Entries provided:
#####

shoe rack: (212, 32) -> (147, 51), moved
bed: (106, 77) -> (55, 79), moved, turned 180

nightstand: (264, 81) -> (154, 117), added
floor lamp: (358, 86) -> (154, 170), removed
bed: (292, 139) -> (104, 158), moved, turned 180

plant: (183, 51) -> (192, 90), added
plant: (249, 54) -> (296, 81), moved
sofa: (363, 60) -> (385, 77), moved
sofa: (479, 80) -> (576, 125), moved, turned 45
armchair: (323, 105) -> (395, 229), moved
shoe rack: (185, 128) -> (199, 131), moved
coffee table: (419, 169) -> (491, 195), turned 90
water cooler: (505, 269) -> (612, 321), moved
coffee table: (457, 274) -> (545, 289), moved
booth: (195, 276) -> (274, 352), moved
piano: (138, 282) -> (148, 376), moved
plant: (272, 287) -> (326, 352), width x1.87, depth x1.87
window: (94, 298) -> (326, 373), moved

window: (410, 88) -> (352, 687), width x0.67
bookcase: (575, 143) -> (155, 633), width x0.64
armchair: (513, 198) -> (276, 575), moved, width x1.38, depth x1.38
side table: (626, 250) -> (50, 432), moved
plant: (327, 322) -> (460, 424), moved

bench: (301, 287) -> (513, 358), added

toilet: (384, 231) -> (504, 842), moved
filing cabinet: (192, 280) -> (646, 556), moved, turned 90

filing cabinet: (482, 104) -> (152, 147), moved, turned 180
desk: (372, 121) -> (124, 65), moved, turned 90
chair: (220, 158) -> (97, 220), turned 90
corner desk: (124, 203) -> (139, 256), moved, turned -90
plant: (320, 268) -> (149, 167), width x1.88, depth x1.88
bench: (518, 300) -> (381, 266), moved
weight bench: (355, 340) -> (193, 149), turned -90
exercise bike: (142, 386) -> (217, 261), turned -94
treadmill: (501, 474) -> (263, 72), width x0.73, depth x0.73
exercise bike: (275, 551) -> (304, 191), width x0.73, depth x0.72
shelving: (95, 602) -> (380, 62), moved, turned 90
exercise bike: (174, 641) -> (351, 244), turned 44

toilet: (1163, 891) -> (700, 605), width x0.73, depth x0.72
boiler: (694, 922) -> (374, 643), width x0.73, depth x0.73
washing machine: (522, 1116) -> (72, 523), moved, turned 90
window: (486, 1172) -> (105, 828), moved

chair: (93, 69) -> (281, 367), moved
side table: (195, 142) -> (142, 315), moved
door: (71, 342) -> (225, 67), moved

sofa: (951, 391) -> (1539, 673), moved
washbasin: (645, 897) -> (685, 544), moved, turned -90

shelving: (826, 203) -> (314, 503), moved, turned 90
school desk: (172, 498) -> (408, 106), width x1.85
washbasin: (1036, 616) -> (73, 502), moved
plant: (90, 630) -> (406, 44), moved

#####

Problem statement:
Where a line in the records above contains the string "side", return that line.

Output of the task:
side table: (626, 250) -> (50, 432), moved
side table: (195, 142) -> (142, 315), moved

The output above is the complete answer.